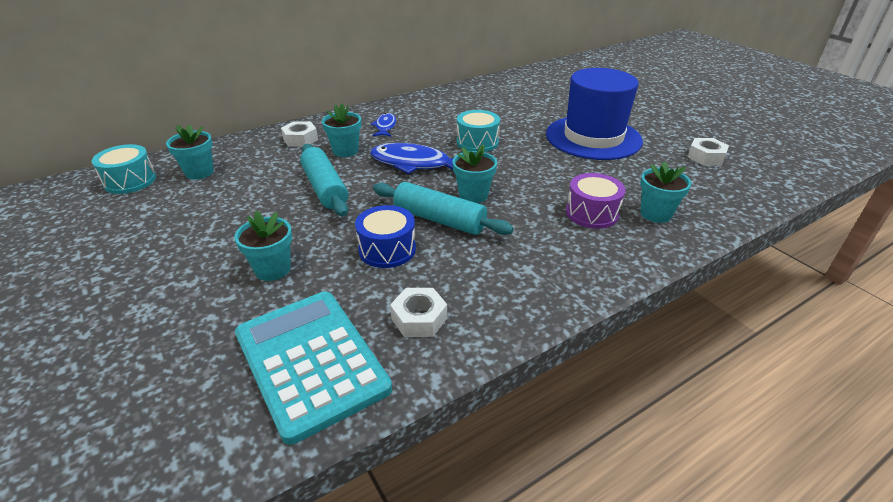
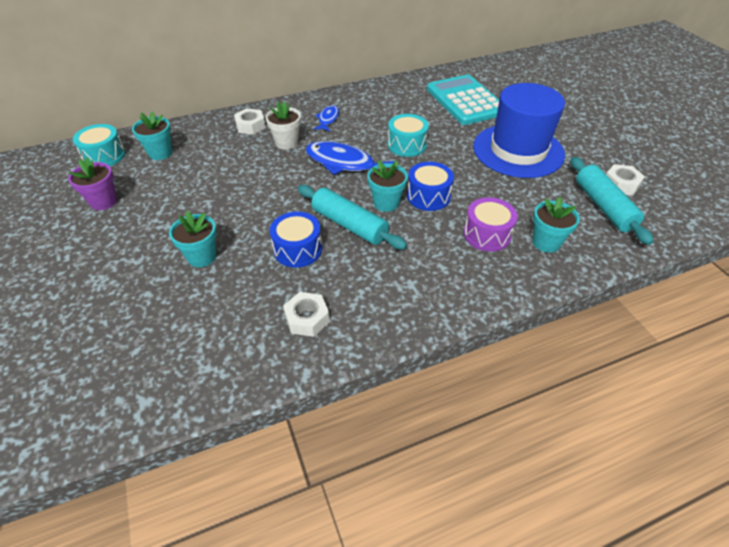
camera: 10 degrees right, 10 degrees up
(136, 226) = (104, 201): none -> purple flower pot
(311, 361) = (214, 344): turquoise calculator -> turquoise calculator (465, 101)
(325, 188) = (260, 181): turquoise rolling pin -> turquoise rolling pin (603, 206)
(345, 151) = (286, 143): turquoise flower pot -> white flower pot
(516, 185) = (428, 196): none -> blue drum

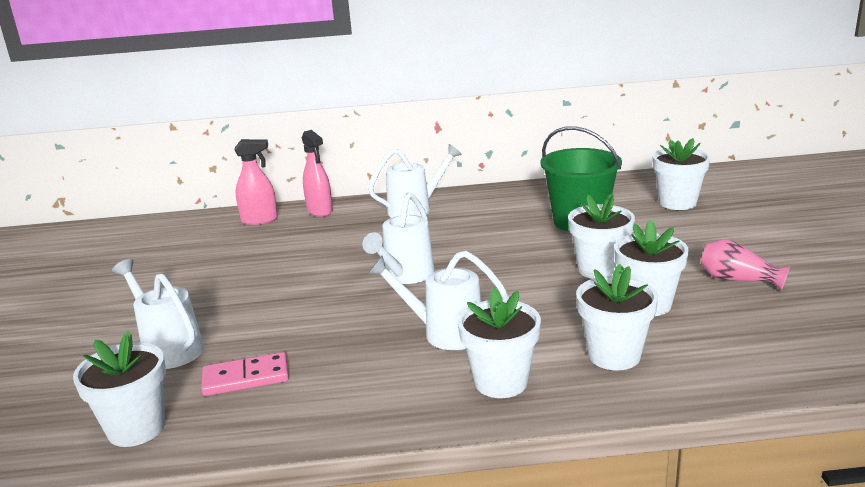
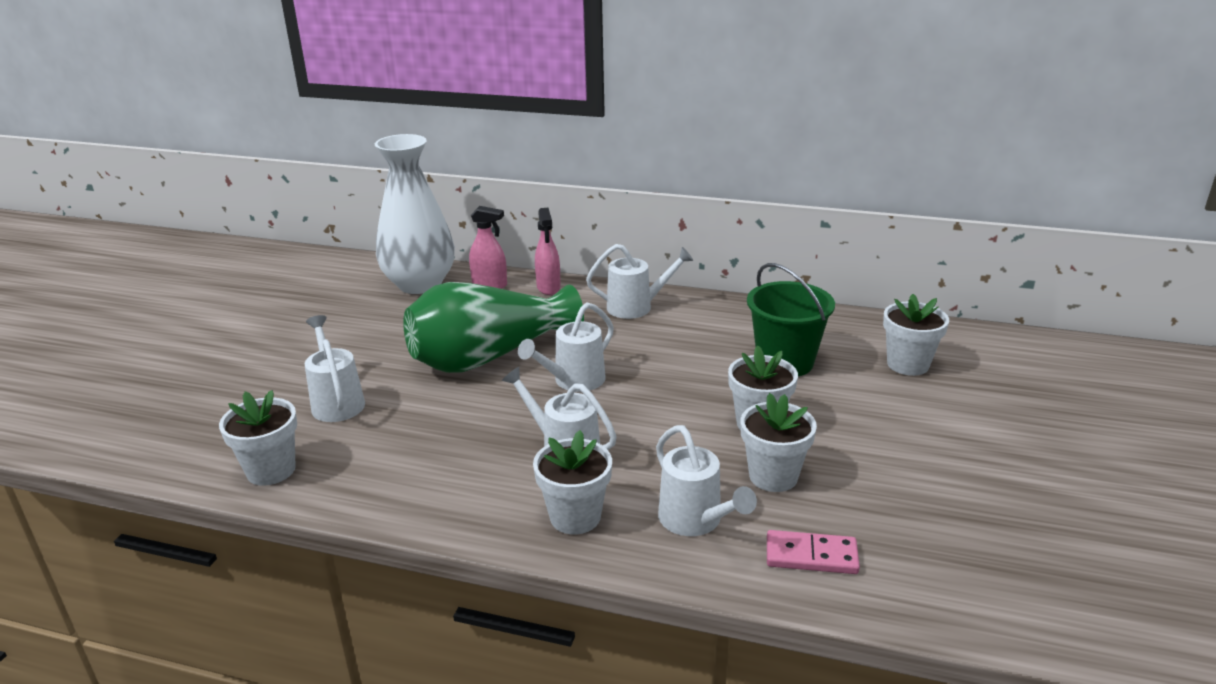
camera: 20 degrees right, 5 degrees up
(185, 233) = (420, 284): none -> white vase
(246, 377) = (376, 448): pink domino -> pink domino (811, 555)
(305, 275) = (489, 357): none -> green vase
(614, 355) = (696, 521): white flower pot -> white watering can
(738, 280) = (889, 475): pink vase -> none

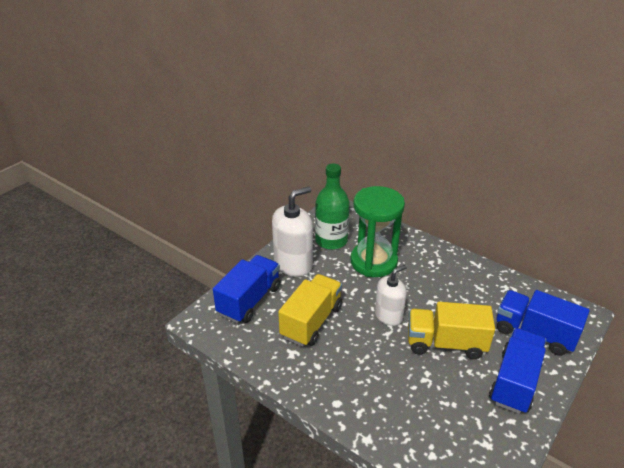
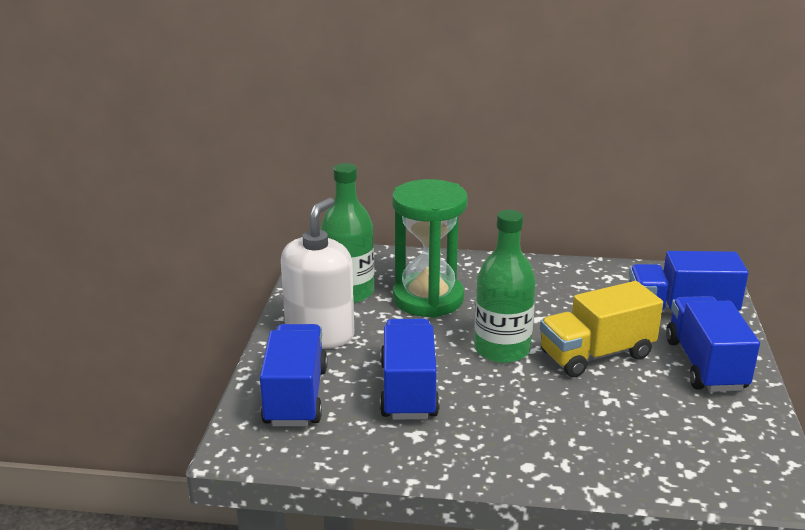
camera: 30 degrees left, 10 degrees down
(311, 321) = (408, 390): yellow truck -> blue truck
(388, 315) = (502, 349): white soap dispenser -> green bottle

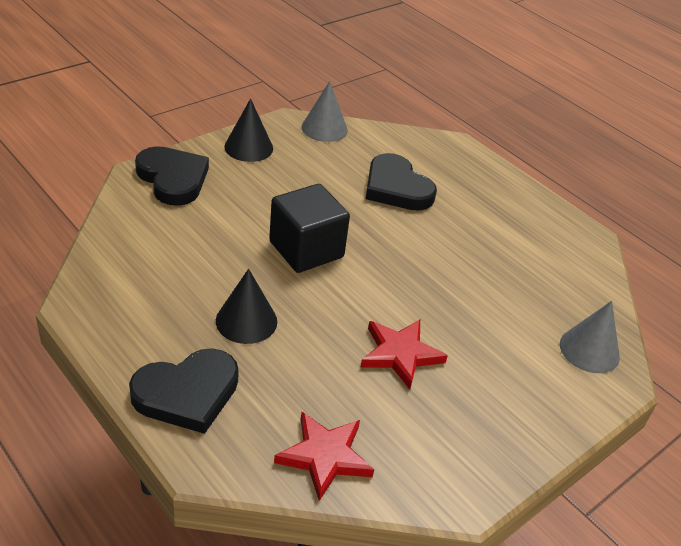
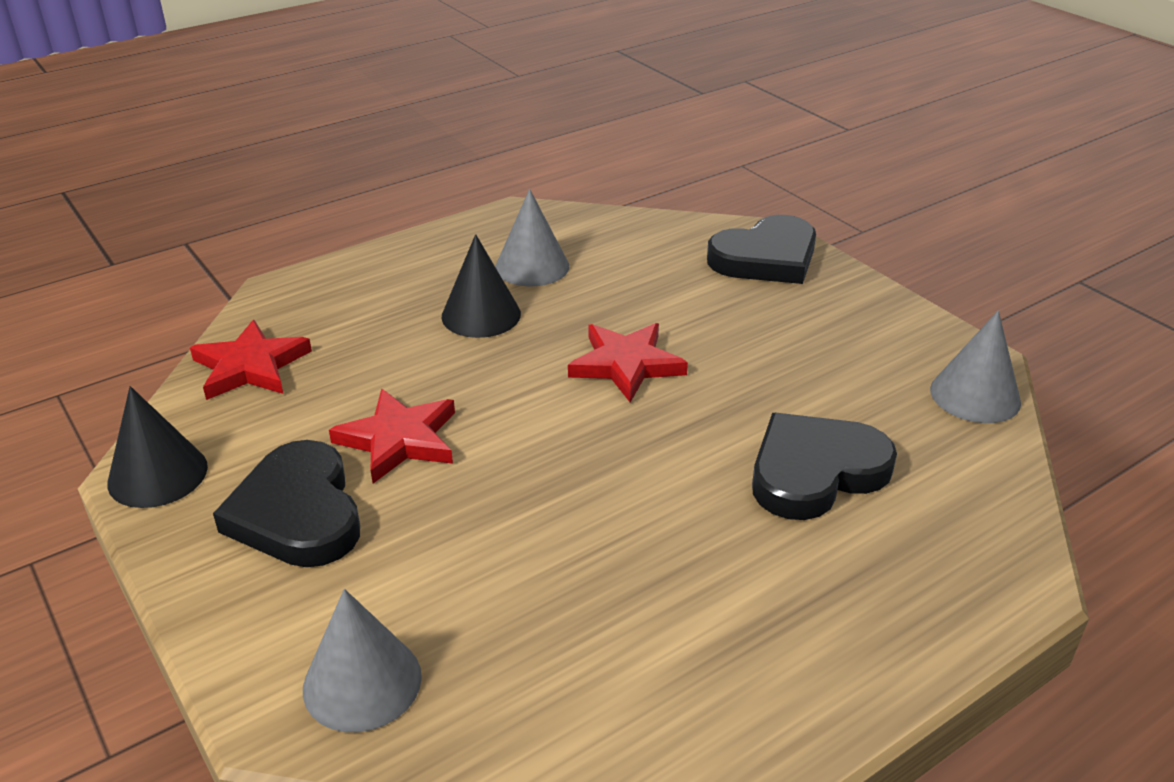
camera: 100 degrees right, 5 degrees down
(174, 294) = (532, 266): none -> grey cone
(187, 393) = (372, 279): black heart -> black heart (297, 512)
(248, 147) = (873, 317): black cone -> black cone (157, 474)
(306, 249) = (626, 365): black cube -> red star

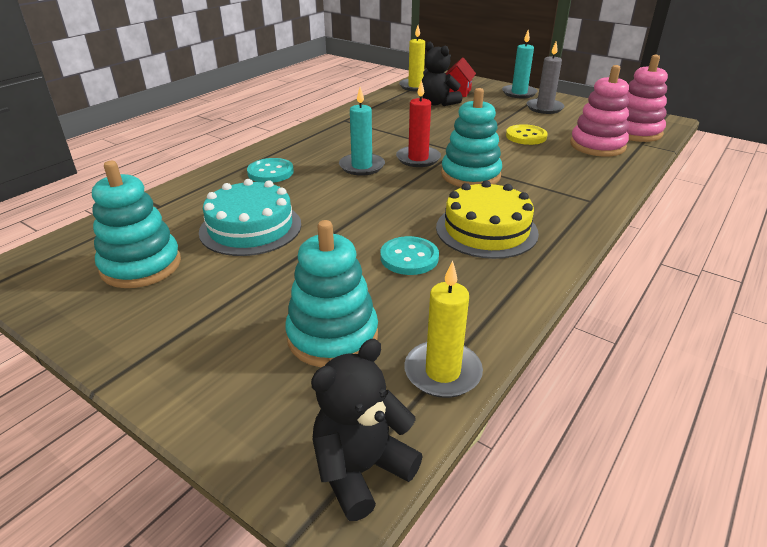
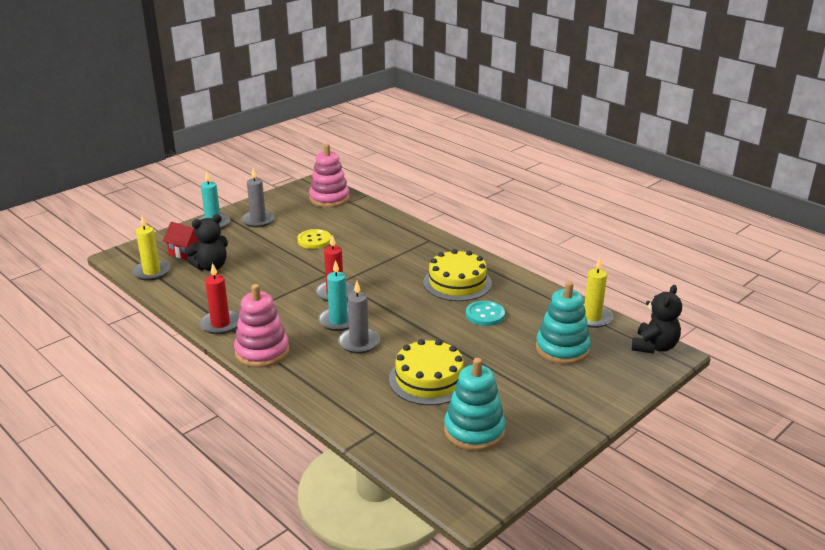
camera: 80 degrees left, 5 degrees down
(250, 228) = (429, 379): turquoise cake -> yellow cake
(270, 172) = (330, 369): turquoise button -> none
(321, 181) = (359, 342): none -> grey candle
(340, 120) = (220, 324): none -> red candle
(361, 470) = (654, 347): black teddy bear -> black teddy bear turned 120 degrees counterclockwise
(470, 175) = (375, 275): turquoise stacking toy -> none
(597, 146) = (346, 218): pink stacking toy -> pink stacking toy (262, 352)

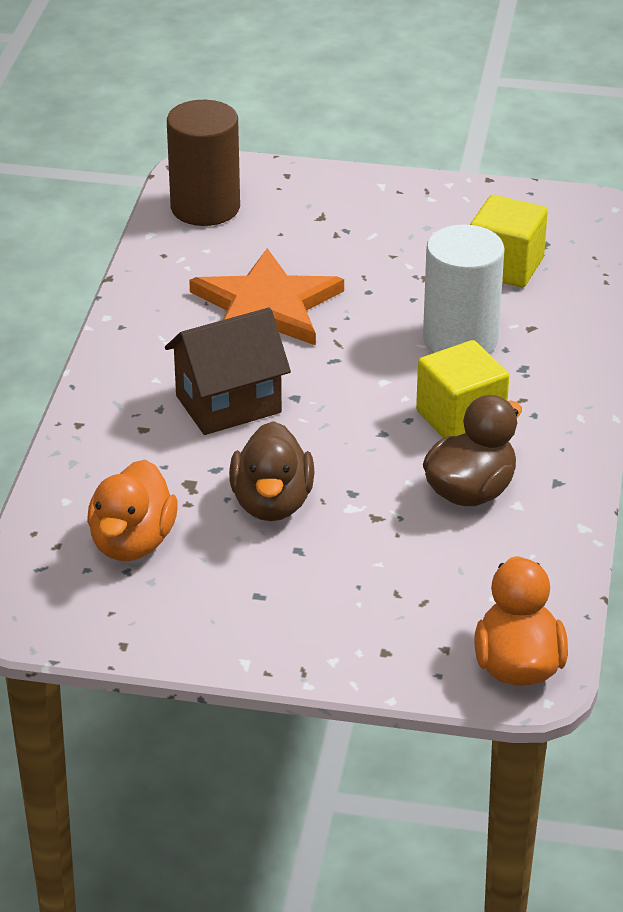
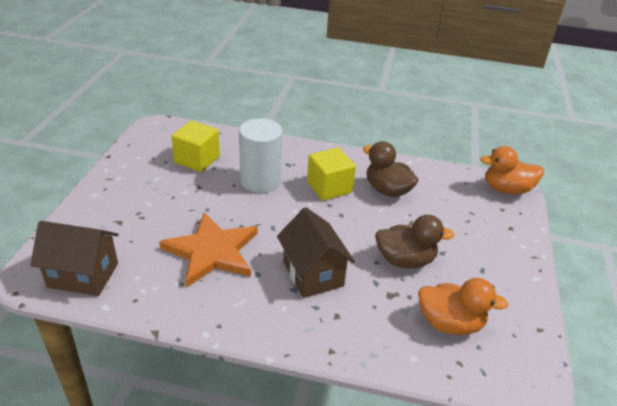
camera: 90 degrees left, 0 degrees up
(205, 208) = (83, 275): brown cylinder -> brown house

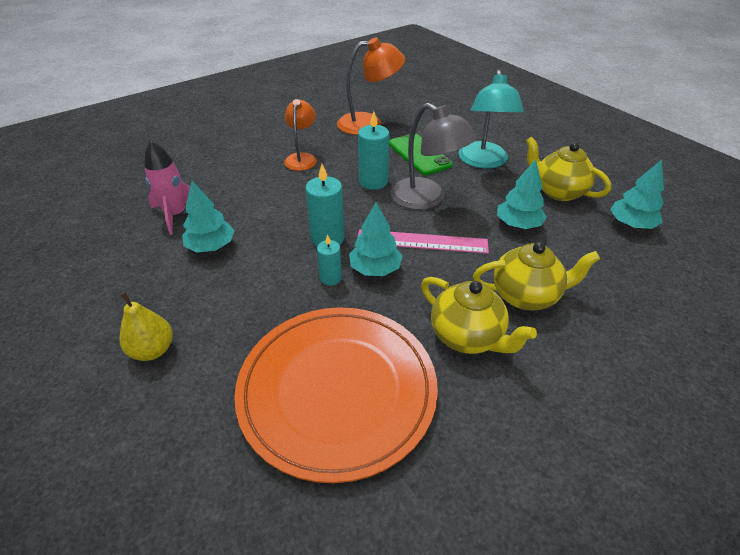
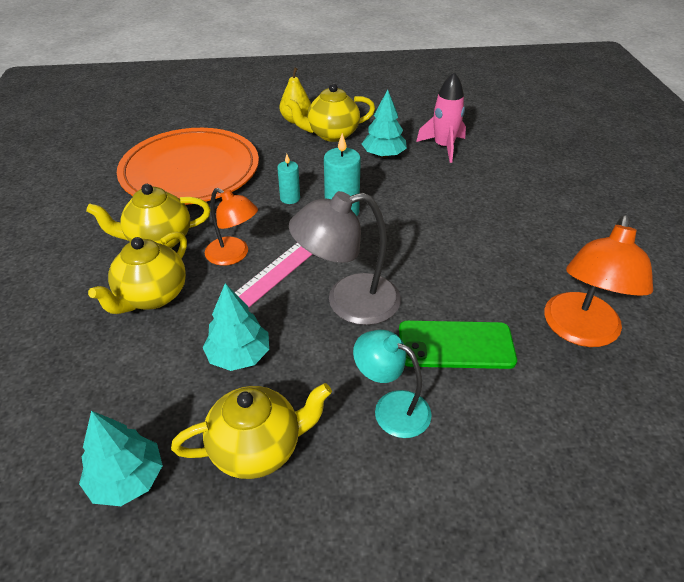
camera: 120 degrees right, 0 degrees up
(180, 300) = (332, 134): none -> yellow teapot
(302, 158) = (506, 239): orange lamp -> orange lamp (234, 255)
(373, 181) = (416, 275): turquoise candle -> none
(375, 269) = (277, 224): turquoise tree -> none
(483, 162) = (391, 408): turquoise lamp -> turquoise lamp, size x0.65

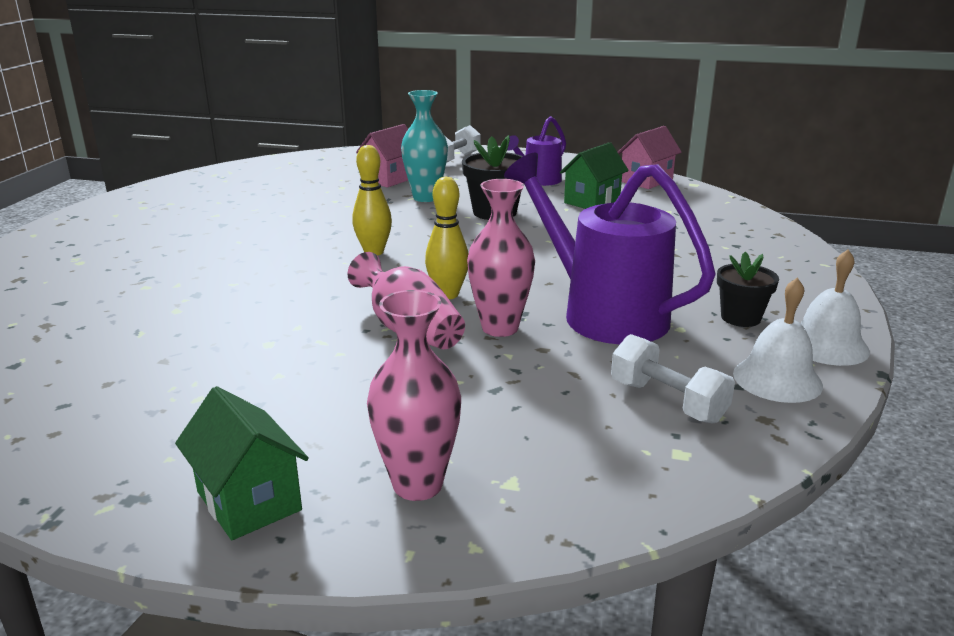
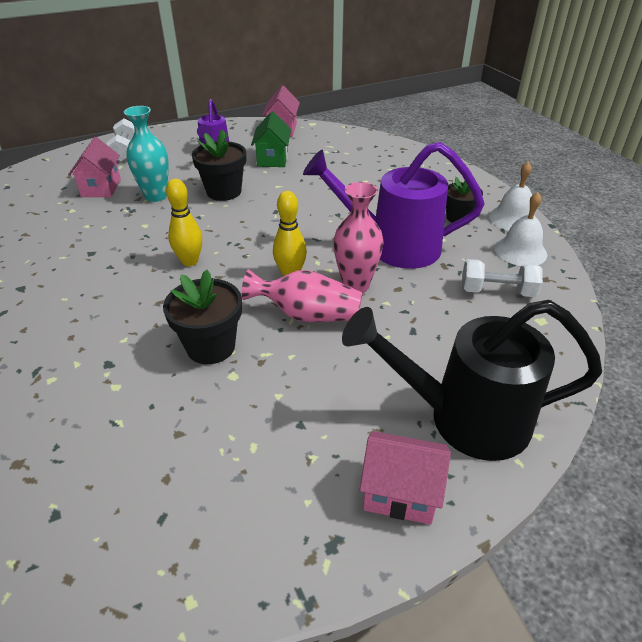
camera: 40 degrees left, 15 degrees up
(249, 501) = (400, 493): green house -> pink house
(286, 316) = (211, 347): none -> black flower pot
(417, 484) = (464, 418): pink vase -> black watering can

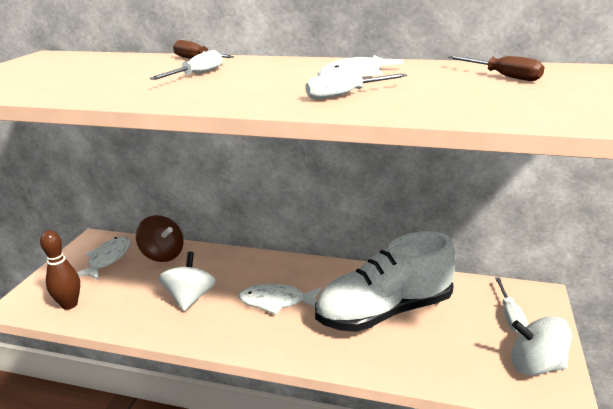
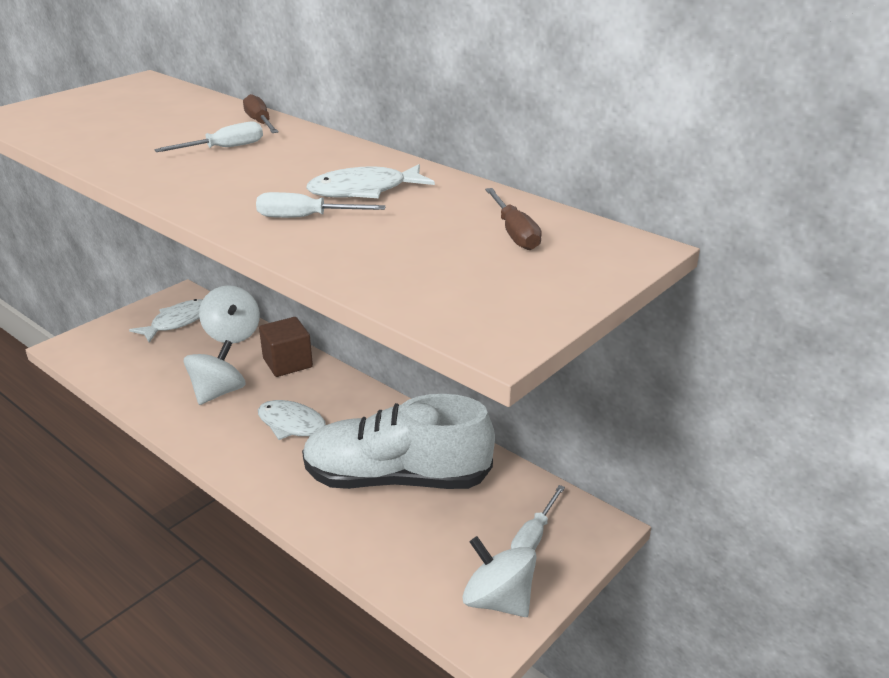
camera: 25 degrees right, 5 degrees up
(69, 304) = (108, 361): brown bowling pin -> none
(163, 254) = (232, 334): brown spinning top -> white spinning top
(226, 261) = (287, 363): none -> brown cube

§ Work required: Restate each of the entries above word for word and skip every image.

§ Response to this exercise:
camera: 10 degrees right, 10 degrees up
(136, 226) = (104, 201): none -> purple flower pot
(311, 361) = (214, 344): turquoise calculator -> turquoise calculator (465, 101)
(325, 188) = (260, 181): turquoise rolling pin -> turquoise rolling pin (603, 206)
(345, 151) = (286, 143): turquoise flower pot -> white flower pot
(516, 185) = (428, 196): none -> blue drum

camera: 20 degrees right, 5 degrees up
(185, 233) = (420, 284): none -> white vase
(246, 377) = (376, 448): pink domino -> pink domino (811, 555)
(305, 275) = (489, 357): none -> green vase
(614, 355) = (696, 521): white flower pot -> white watering can
(738, 280) = (889, 475): pink vase -> none

camera: 30 degrees left, 10 degrees down
(311, 321) = (408, 390): yellow truck -> blue truck
(388, 315) = (502, 349): white soap dispenser -> green bottle

camera: 100 degrees right, 5 degrees down
(174, 294) = (532, 266): none -> grey cone
(187, 393) = (372, 279): black heart -> black heart (297, 512)
(248, 147) = (873, 317): black cone -> black cone (157, 474)
(306, 249) = (626, 365): black cube -> red star

camera: 80 degrees left, 5 degrees down
(250, 228) = (429, 379): turquoise cake -> yellow cake
(270, 172) = (330, 369): turquoise button -> none
(321, 181) = (359, 342): none -> grey candle
(340, 120) = (220, 324): none -> red candle
(361, 470) = (654, 347): black teddy bear -> black teddy bear turned 120 degrees counterclockwise
(470, 175) = (375, 275): turquoise stacking toy -> none
(597, 146) = (346, 218): pink stacking toy -> pink stacking toy (262, 352)

camera: 90 degrees left, 0 degrees up
(205, 208) = (83, 275): brown cylinder -> brown house

camera: 120 degrees right, 0 degrees up
(180, 300) = (332, 134): none -> yellow teapot
(302, 158) = (506, 239): orange lamp -> orange lamp (234, 255)
(373, 181) = (416, 275): turquoise candle -> none
(375, 269) = (277, 224): turquoise tree -> none
(483, 162) = (391, 408): turquoise lamp -> turquoise lamp, size x0.65

camera: 40 degrees left, 15 degrees up
(249, 501) = (400, 493): green house -> pink house
(286, 316) = (211, 347): none -> black flower pot
(417, 484) = (464, 418): pink vase -> black watering can

camera: 25 degrees right, 5 degrees up
(69, 304) = (108, 361): brown bowling pin -> none
(163, 254) = (232, 334): brown spinning top -> white spinning top
(226, 261) = (287, 363): none -> brown cube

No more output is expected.